[BEGIN]
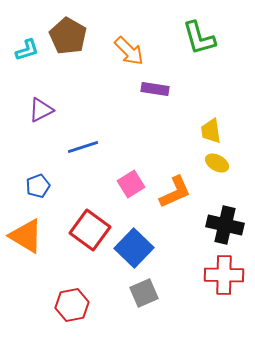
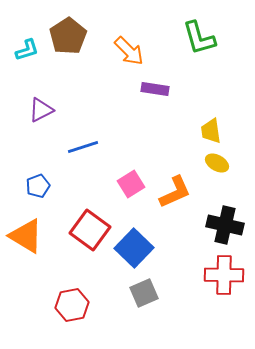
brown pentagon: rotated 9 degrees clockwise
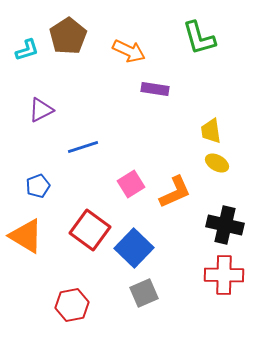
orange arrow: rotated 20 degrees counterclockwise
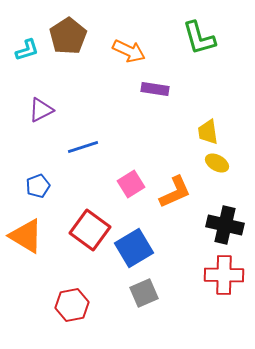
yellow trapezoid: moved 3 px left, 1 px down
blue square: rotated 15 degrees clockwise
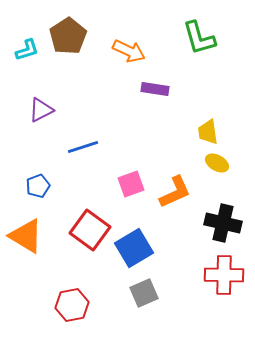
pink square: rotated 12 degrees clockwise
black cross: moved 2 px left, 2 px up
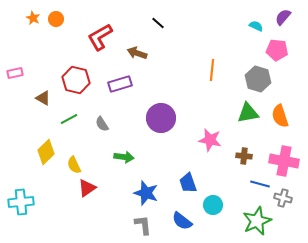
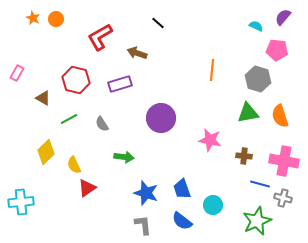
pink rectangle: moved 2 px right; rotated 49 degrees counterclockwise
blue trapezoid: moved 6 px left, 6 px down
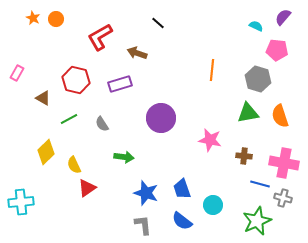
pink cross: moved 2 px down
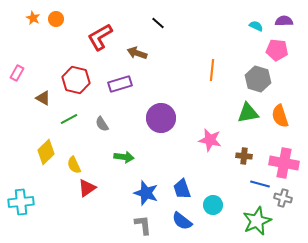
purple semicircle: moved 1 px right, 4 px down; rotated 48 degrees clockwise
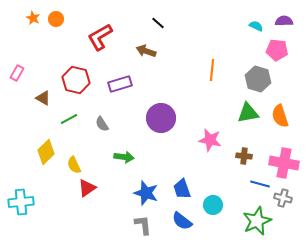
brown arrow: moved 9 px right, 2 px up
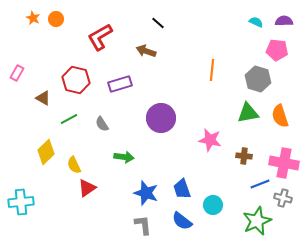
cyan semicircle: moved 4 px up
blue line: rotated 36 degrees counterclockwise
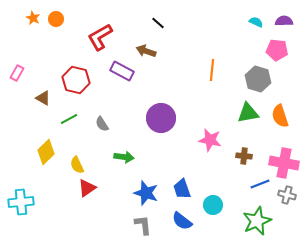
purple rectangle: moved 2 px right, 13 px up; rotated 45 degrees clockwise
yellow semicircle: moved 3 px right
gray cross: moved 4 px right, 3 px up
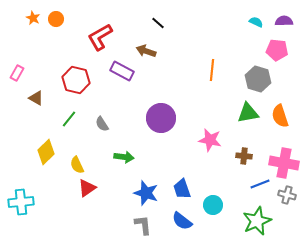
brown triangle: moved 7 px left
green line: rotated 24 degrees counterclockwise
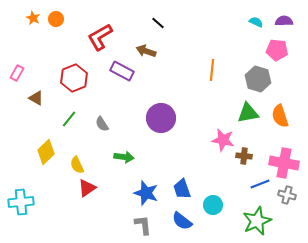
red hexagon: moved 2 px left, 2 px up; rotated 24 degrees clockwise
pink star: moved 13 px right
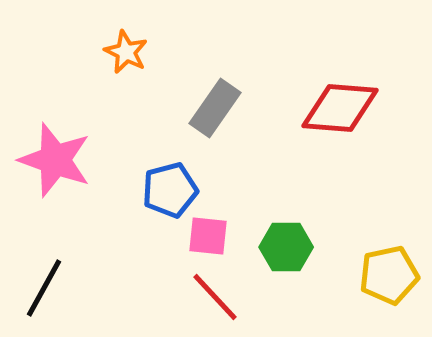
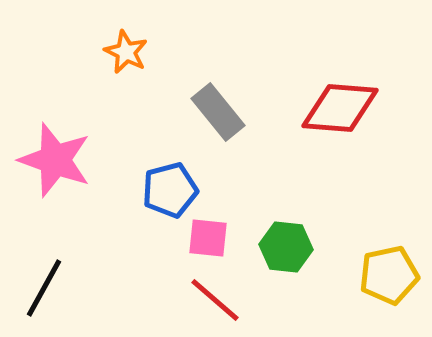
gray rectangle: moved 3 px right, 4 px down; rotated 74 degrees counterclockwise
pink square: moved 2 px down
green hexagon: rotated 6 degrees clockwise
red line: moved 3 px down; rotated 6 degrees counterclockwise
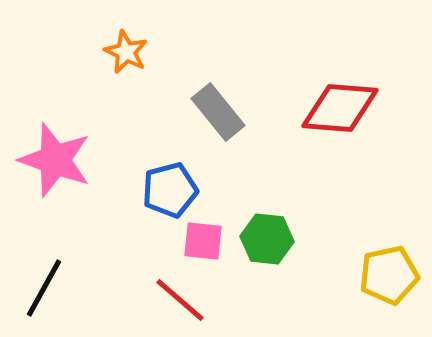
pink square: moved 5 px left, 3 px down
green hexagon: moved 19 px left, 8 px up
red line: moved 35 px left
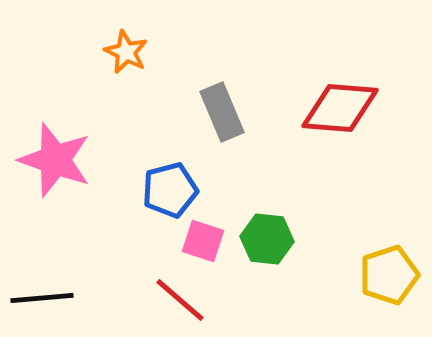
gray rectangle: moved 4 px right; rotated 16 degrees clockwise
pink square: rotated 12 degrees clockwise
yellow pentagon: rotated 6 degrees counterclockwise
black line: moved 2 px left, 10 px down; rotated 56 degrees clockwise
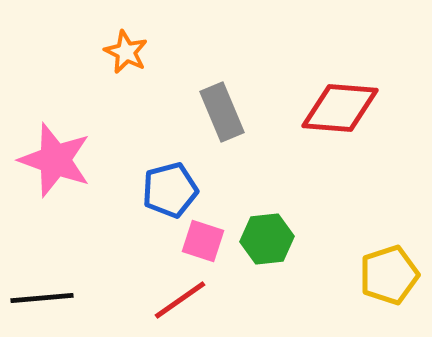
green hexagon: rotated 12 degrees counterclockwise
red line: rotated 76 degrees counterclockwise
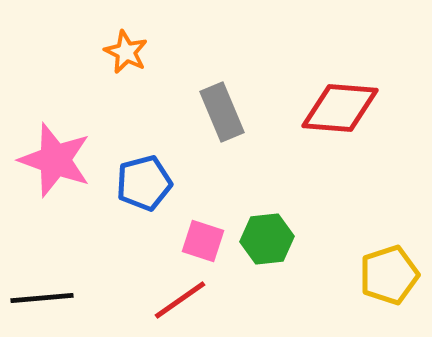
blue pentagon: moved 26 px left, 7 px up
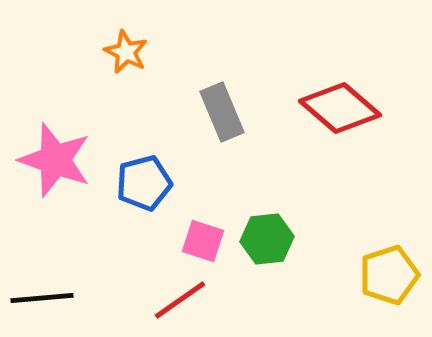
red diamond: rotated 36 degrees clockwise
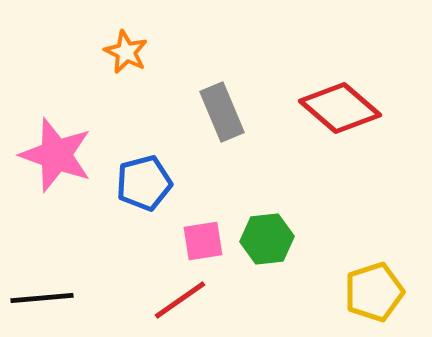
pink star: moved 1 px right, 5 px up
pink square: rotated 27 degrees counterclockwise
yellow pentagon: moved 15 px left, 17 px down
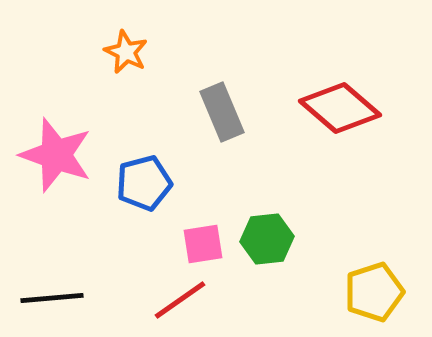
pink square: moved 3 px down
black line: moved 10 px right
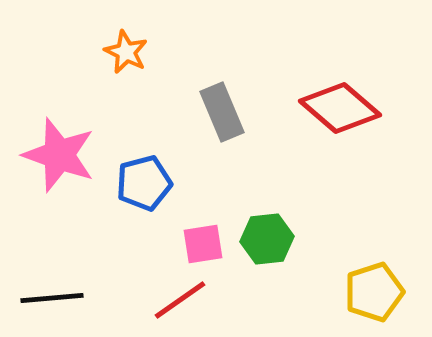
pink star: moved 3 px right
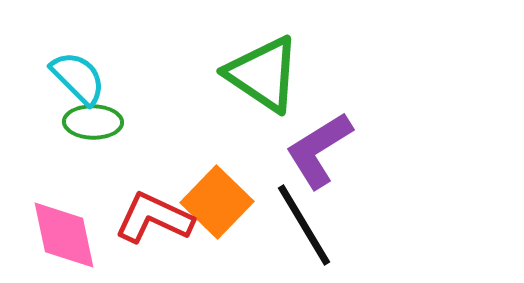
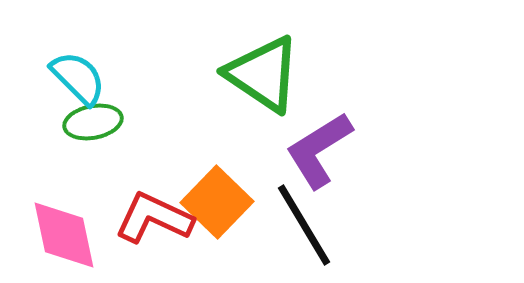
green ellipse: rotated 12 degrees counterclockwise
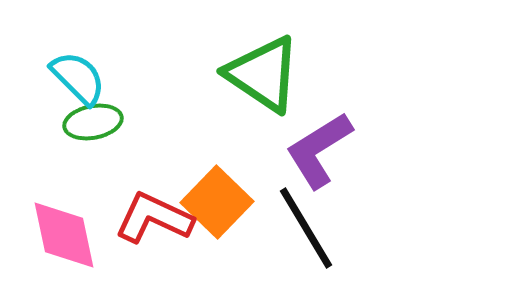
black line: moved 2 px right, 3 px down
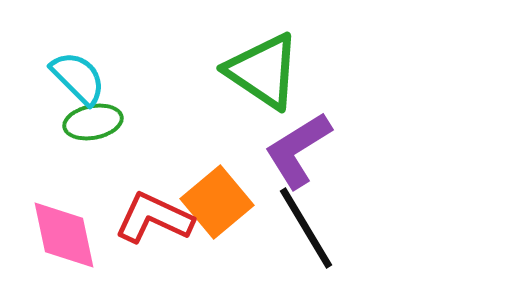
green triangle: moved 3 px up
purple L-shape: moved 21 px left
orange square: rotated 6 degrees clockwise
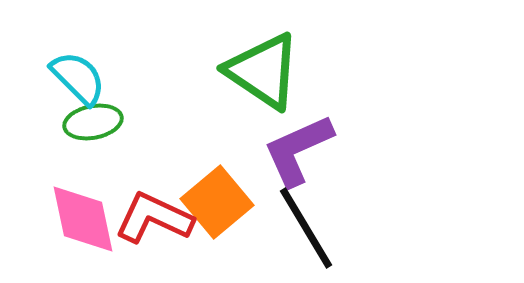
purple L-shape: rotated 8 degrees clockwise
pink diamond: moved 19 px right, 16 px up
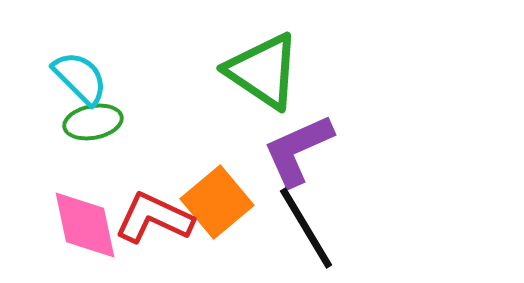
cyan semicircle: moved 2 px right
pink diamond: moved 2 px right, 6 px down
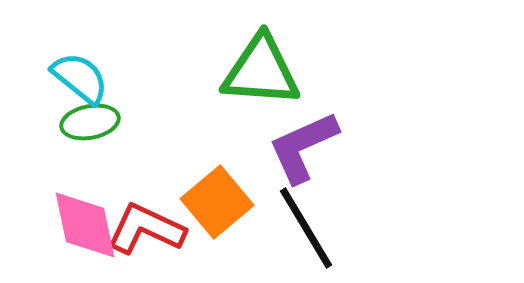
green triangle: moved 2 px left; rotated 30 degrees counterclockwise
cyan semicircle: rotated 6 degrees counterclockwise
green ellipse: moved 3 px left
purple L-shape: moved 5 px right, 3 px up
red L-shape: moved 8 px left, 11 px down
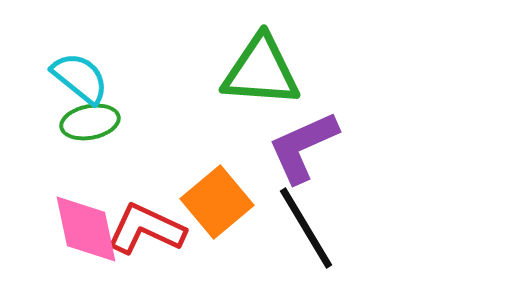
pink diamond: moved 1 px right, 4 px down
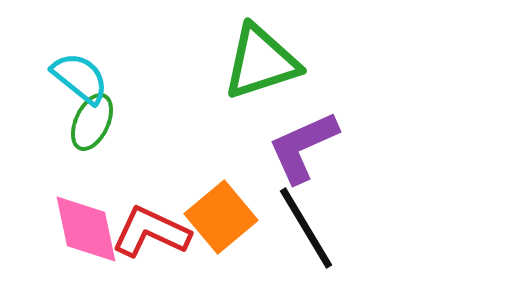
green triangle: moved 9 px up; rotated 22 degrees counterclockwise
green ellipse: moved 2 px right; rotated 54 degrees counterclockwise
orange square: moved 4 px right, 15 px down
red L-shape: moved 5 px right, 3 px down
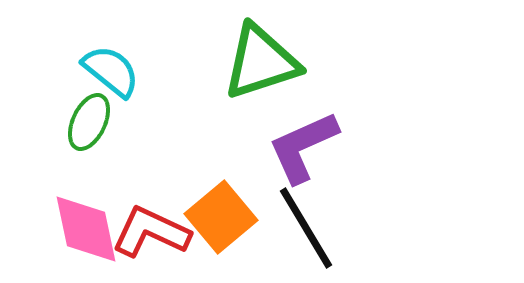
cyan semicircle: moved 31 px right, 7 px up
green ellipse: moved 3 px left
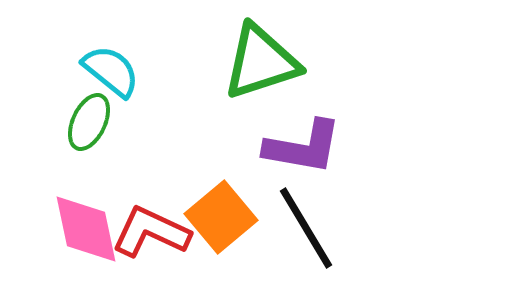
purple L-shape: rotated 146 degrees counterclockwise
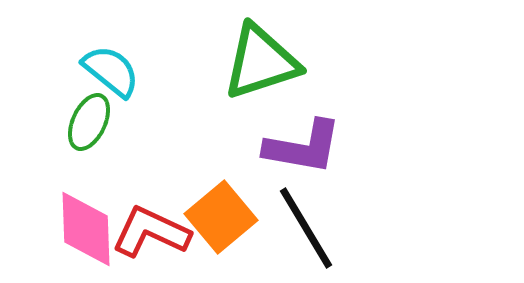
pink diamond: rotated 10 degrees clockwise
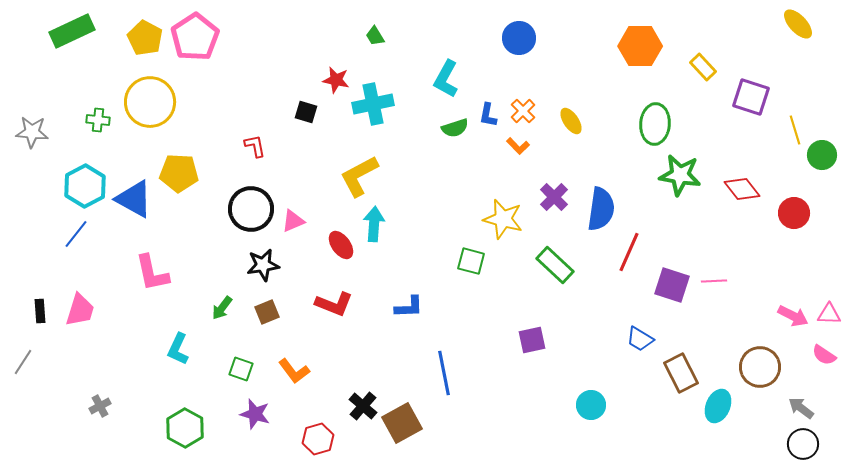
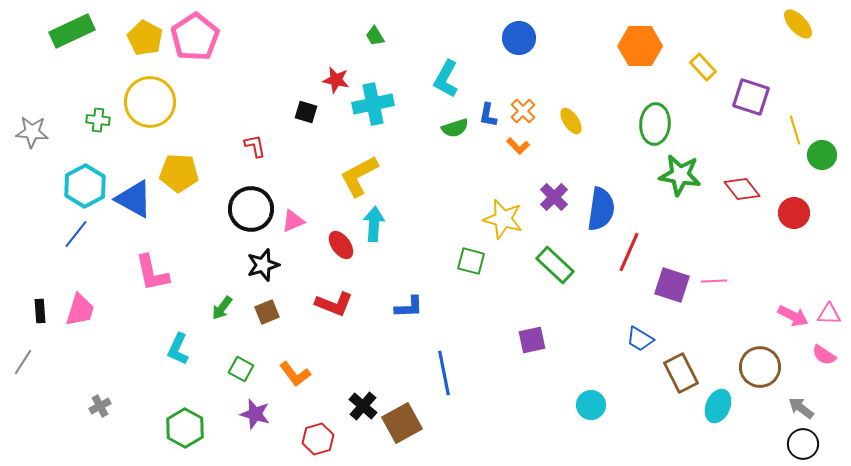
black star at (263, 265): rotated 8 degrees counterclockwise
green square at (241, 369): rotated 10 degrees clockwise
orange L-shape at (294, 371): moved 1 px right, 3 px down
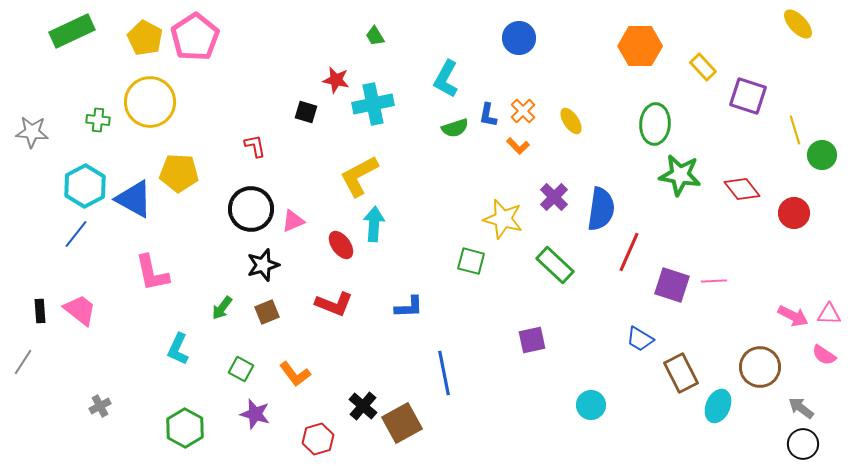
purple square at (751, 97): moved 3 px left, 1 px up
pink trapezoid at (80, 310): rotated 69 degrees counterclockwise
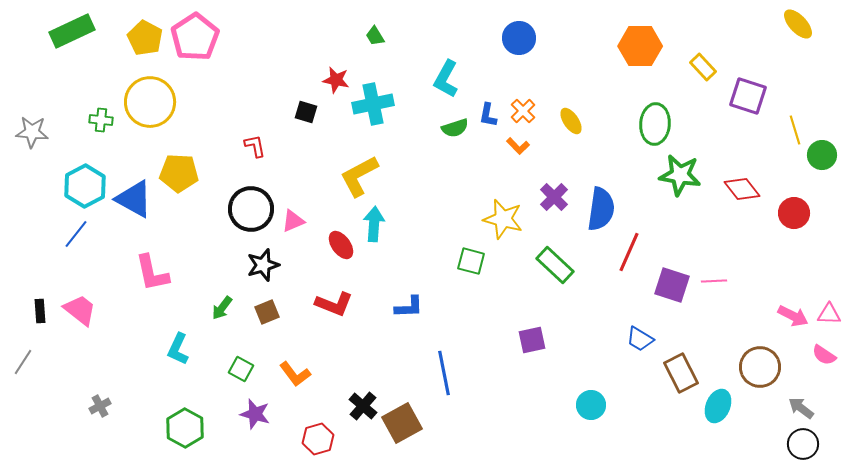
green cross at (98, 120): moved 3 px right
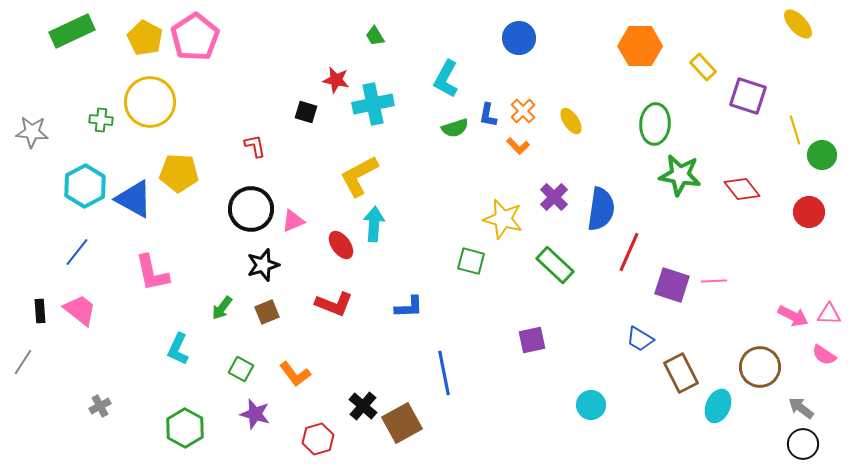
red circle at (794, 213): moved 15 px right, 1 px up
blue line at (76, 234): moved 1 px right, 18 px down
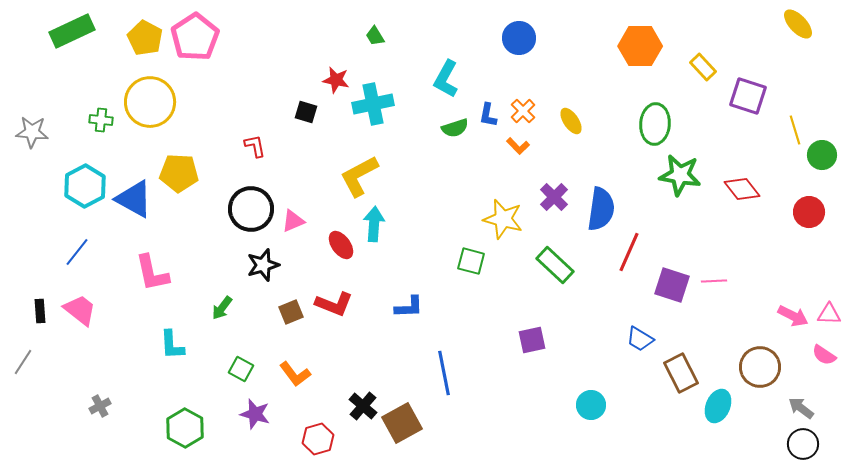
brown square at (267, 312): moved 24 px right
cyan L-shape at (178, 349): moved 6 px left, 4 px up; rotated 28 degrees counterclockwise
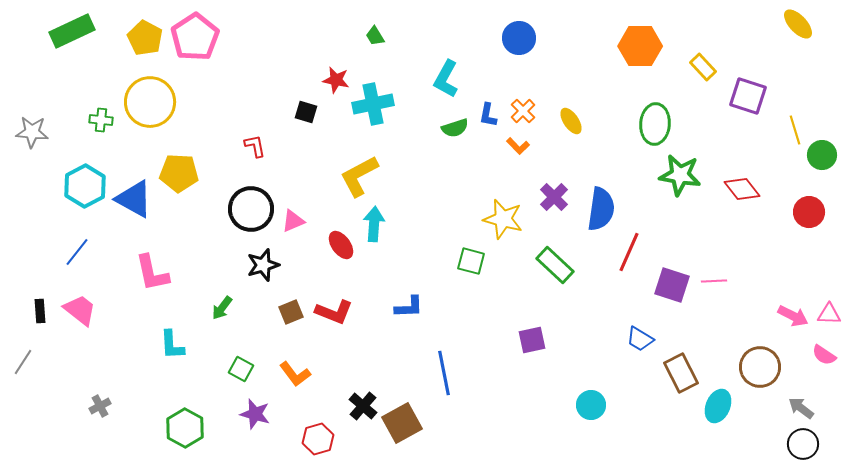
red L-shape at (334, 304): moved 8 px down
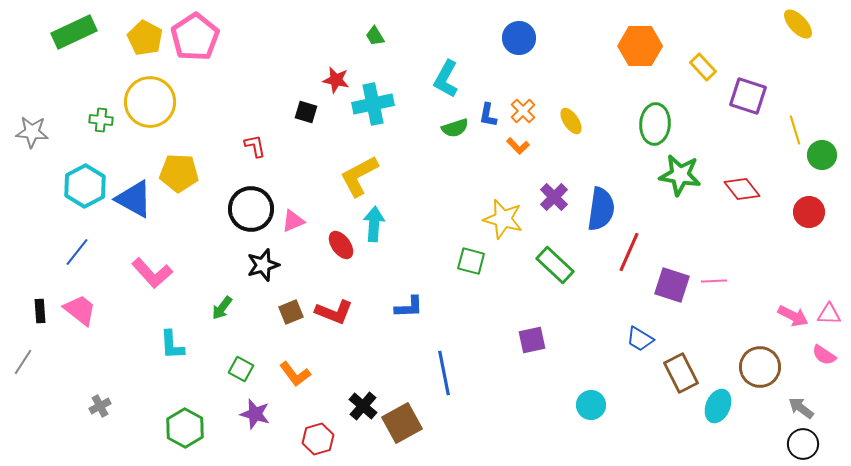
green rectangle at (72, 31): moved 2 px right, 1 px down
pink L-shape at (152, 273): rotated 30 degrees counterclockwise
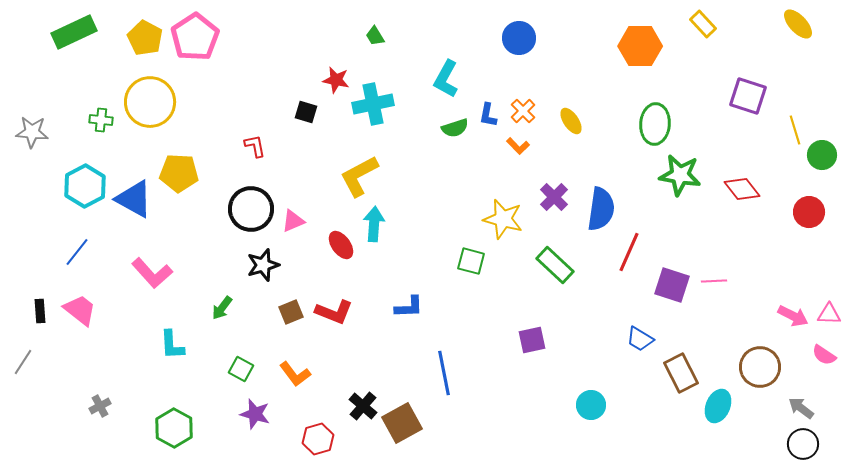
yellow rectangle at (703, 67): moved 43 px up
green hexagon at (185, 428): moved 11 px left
[END]
- STATED GOAL
Repeat the records from the line holding "gray rectangle: moved 4" through the line holding "pink diamond: moved 2 px right, 6 px down", both lines included, and leave out the pictures.

- SOLVED EXERCISE
gray rectangle: moved 4 px right; rotated 16 degrees clockwise
pink square: rotated 12 degrees clockwise
yellow pentagon: rotated 6 degrees counterclockwise
black line: moved 2 px left, 10 px down; rotated 56 degrees clockwise
green hexagon: rotated 12 degrees counterclockwise
red line: rotated 76 degrees counterclockwise
blue pentagon: moved 26 px left, 7 px up
red diamond: rotated 36 degrees clockwise
pink star: moved 1 px right, 5 px up
pink square: rotated 27 degrees counterclockwise
yellow pentagon: moved 15 px left, 17 px down
pink square: moved 3 px down
black line: moved 10 px right
pink star: moved 3 px right
green ellipse: rotated 12 degrees counterclockwise
black line: moved 2 px right, 3 px down
green triangle: moved 3 px up
purple L-shape: moved 21 px left
orange square: rotated 6 degrees clockwise
purple L-shape: rotated 8 degrees clockwise
pink diamond: moved 19 px right, 16 px up
cyan semicircle: moved 2 px right
pink diamond: moved 2 px right, 6 px down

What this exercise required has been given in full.